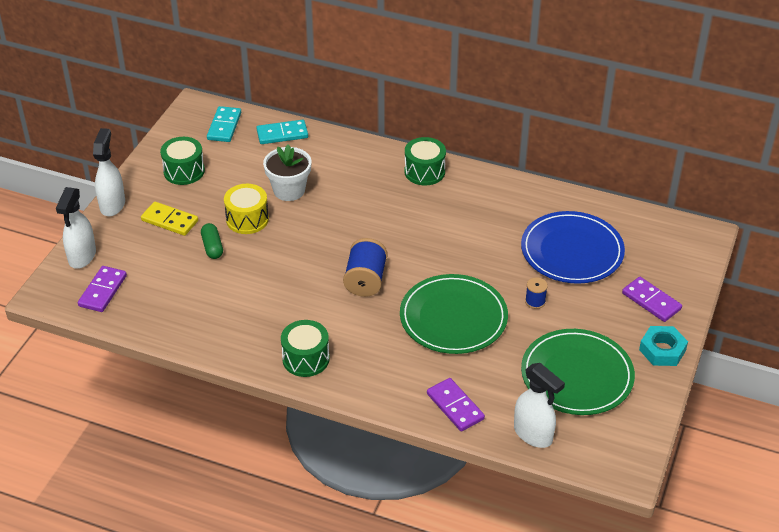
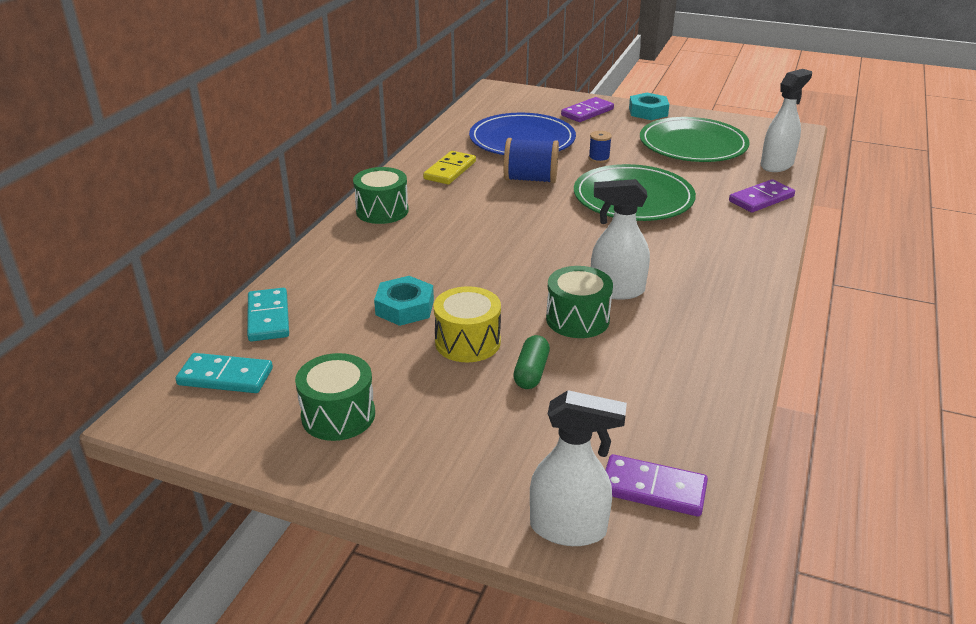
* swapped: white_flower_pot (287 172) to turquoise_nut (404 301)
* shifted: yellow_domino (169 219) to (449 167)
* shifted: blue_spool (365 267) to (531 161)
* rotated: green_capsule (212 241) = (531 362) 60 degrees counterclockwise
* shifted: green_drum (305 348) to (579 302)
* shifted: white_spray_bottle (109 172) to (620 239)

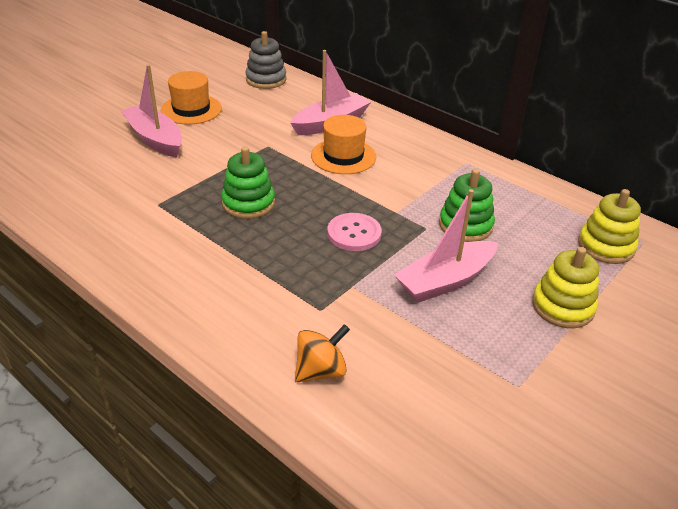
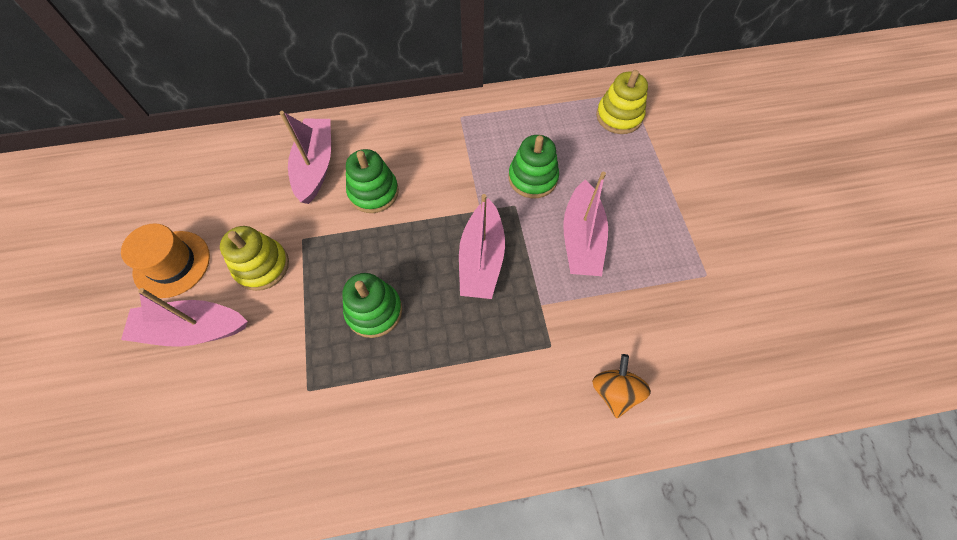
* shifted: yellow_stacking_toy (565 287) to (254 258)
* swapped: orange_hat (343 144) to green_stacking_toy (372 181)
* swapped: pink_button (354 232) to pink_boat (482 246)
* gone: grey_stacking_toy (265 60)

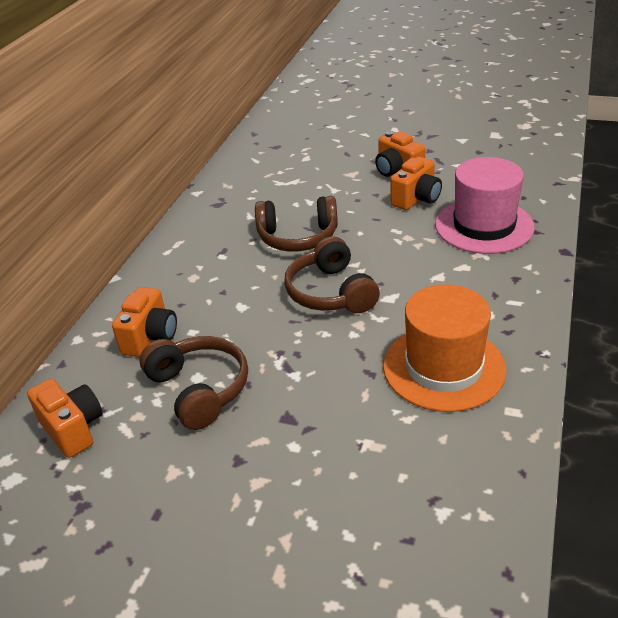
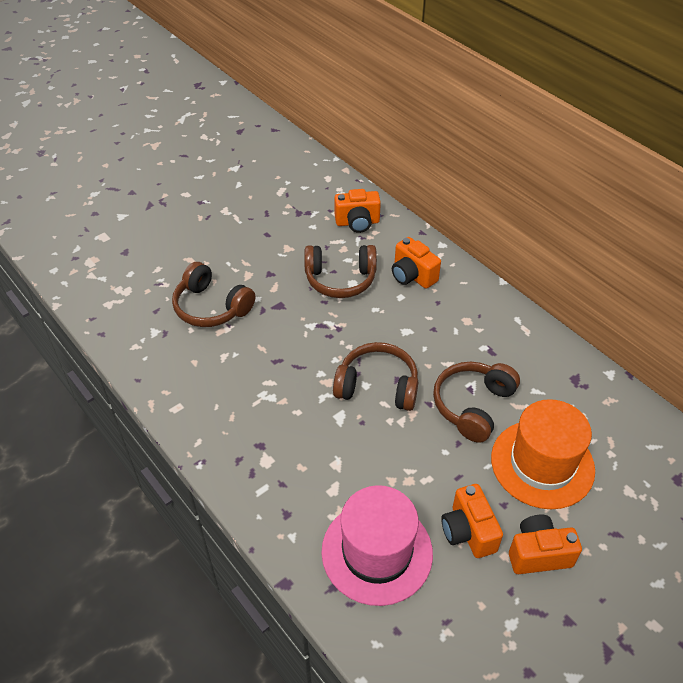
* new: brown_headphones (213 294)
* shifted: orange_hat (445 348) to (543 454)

[TASK BRIEF]
Beginning with the line that contains "to (449 167)" and ending with the final line of the material, reproduce those lines exactly and nothing else. Omit the pictures.

[THE COMPLETED TASK]
* shifted: yellow_domino (169 219) to (449 167)
* shifted: blue_spool (365 267) to (531 161)
* rotated: green_capsule (212 241) = (531 362) 60 degrees counterclockwise
* shifted: green_drum (305 348) to (579 302)
* shifted: white_spray_bottle (109 172) to (620 239)

* shifted: yellow_stacking_toy (565 287) to (254 258)
* swapped: orange_hat (343 144) to green_stacking_toy (372 181)
* swapped: pink_button (354 232) to pink_boat (482 246)
* gone: grey_stacking_toy (265 60)

* new: brown_headphones (213 294)
* shifted: orange_hat (445 348) to (543 454)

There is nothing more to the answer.